Input material:

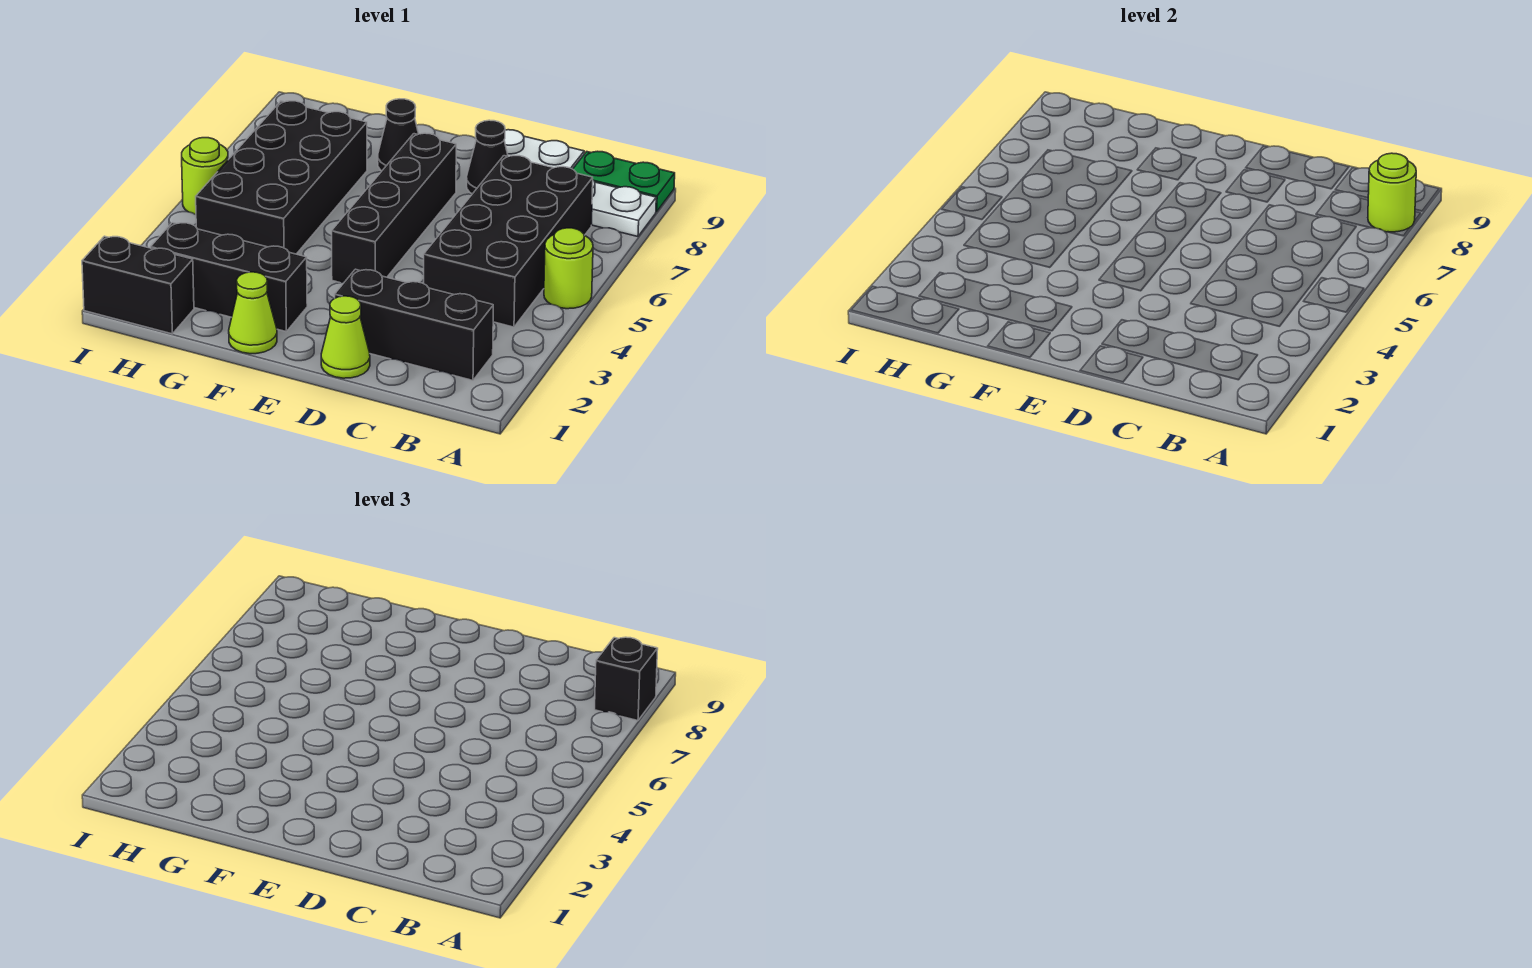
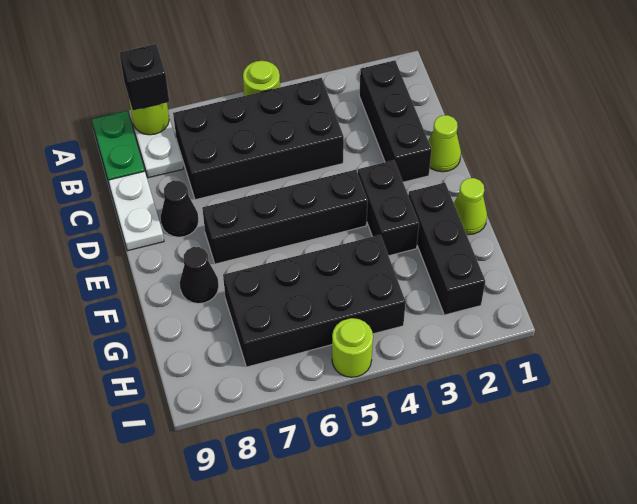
black brick H1:I1 level 1 -> black brick E3:F3 level 1

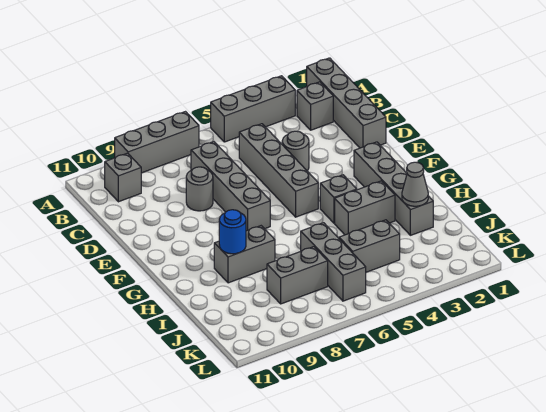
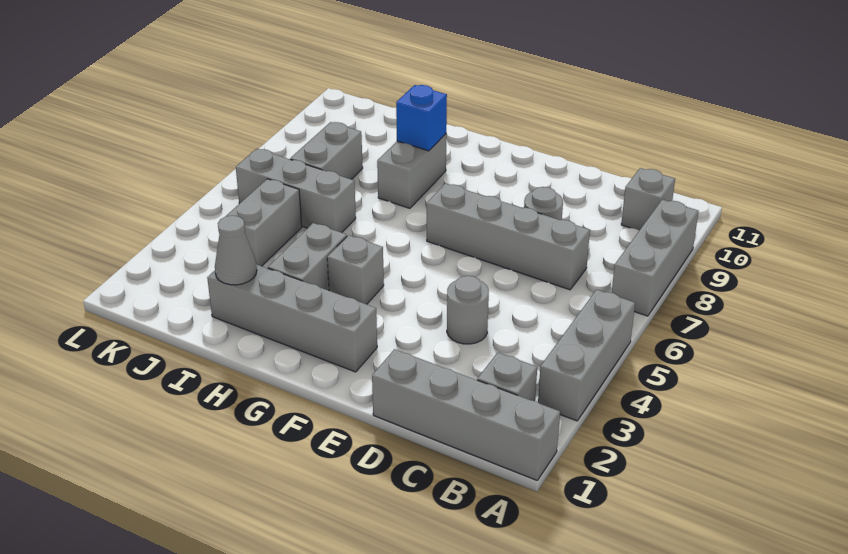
grey brick C5:F5 level 1 -> none
blue round brick H9 level 2 -> blue brick H9 level 2

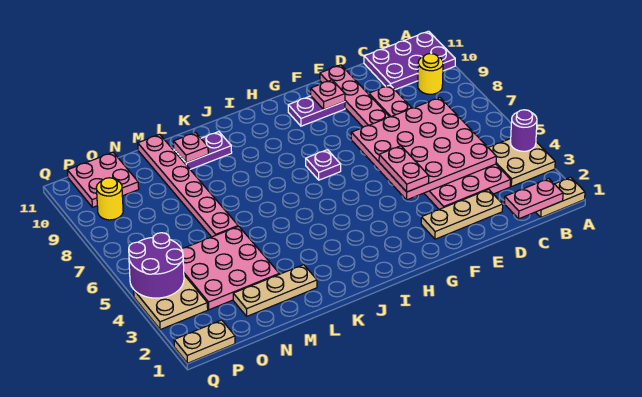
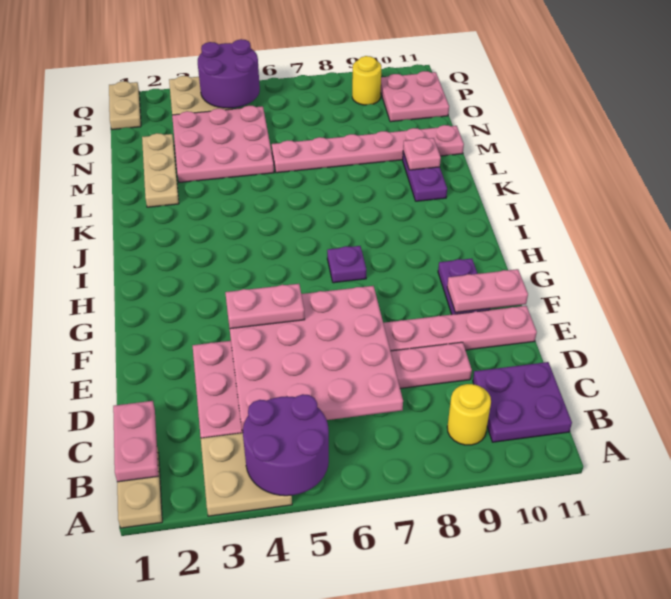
purple round brick A4 level 2 -> purple round brick A4:B5 level 2
purple plate A10:C11 level 1 -> purple plate B10:C11 level 1
tan plate D2:F2 level 1 -> none
pink plate F10 level 2 -> pink plate F10:F11 level 2

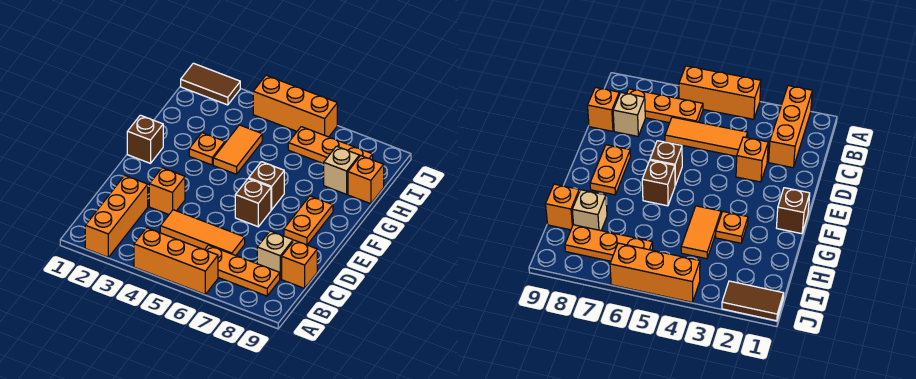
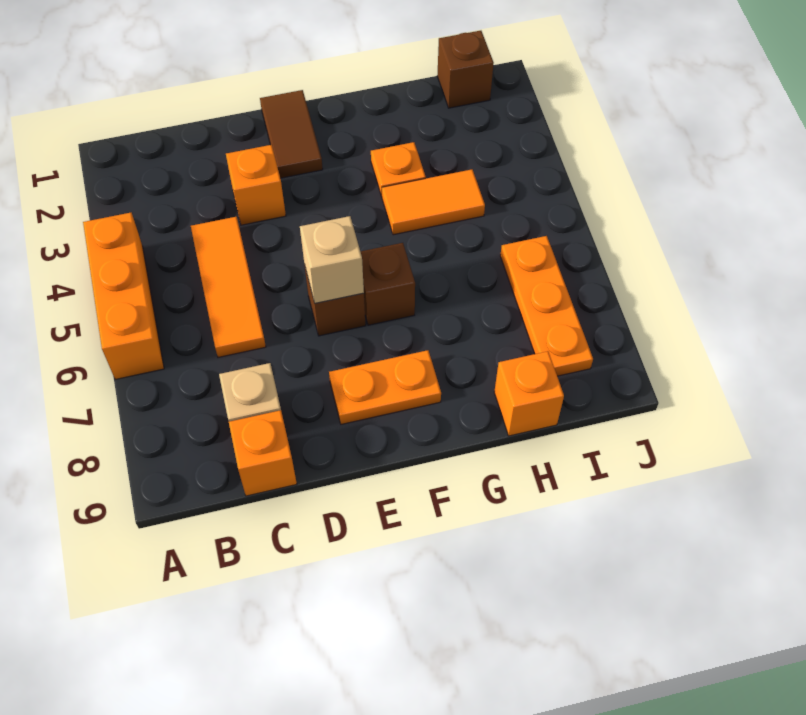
orange brick A2:C2 level 1 -> none
orange plate B6:B8 level 1 -> none
brown brick F1 level 1 -> brown brick I1 level 1
tan brick H8 level 1 -> tan brick E6 level 2
brown tile J1:J2 level 1 -> brown tile E1:E2 level 1
orange brick J4:J6 level 1 -> none

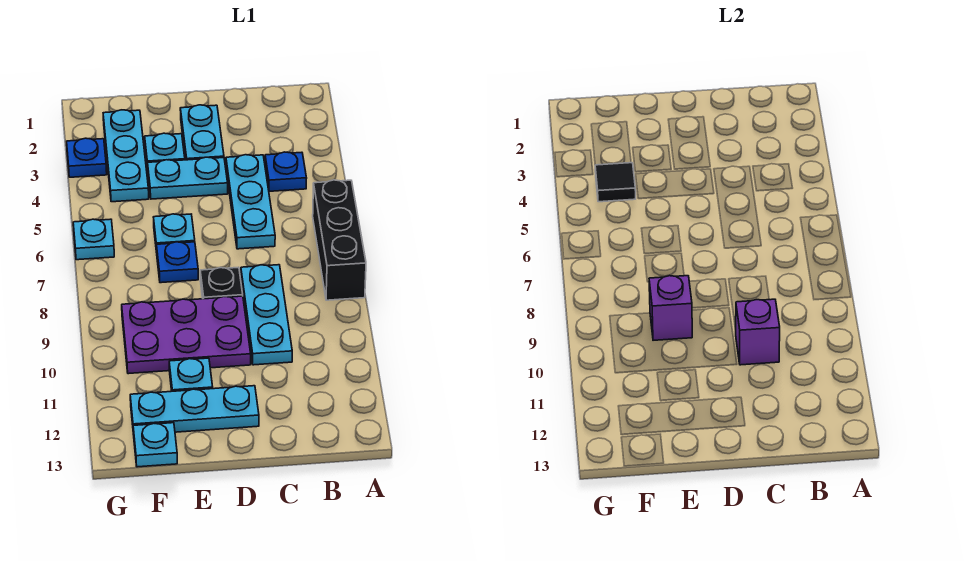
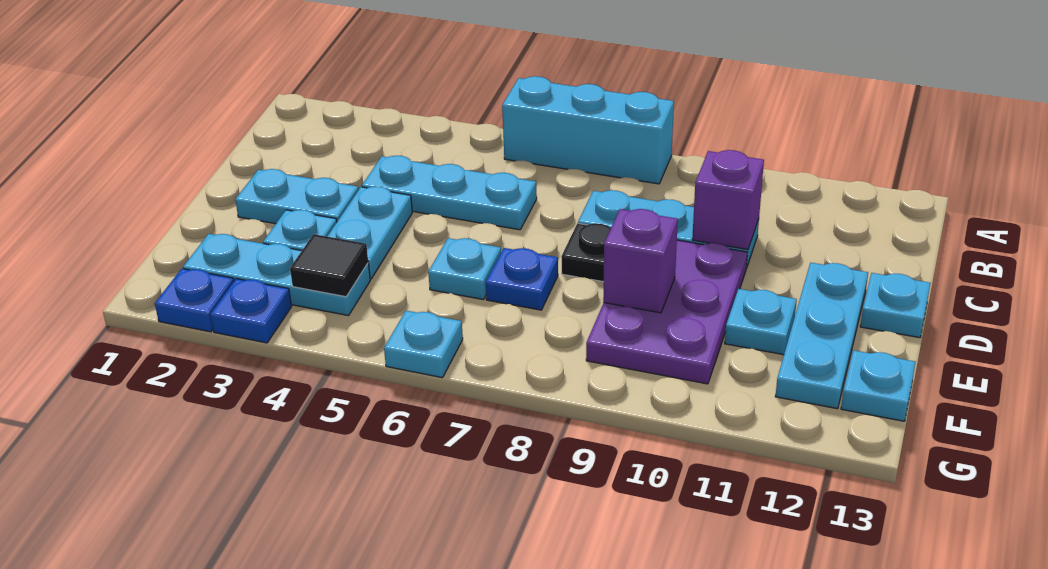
black brick A6:A8 level 1 -> cyan brick A6:A8 level 1
blue plate B4 level 1 -> blue plate G2 level 1
none -> cyan plate D13 level 1

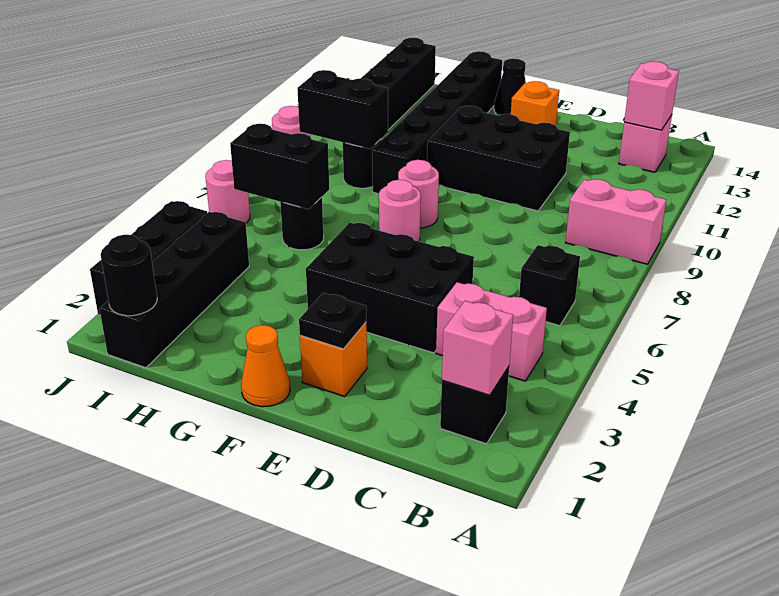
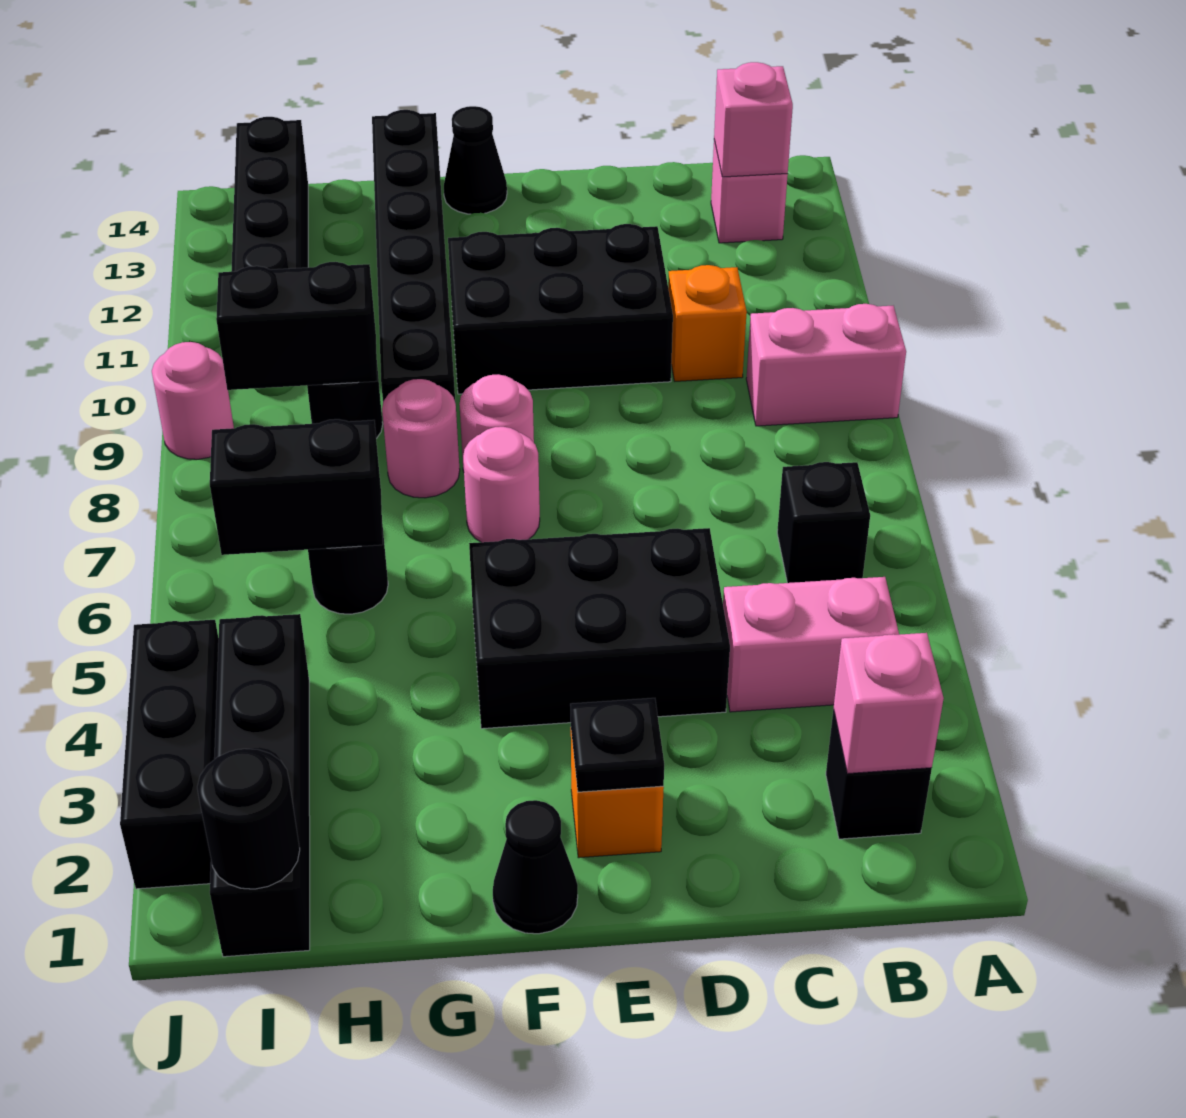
orange brick E13 level 1 -> orange brick C10 level 1
orange cone F1 level 1 -> black cone F1 level 1
pink round brick J6 level 1 -> pink round brick G8 level 1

Required action: A complete answer gives every line of the data that includes "cyan".

Exercise output:
black brick A6:A8 level 1 -> cyan brick A6:A8 level 1
none -> cyan plate D13 level 1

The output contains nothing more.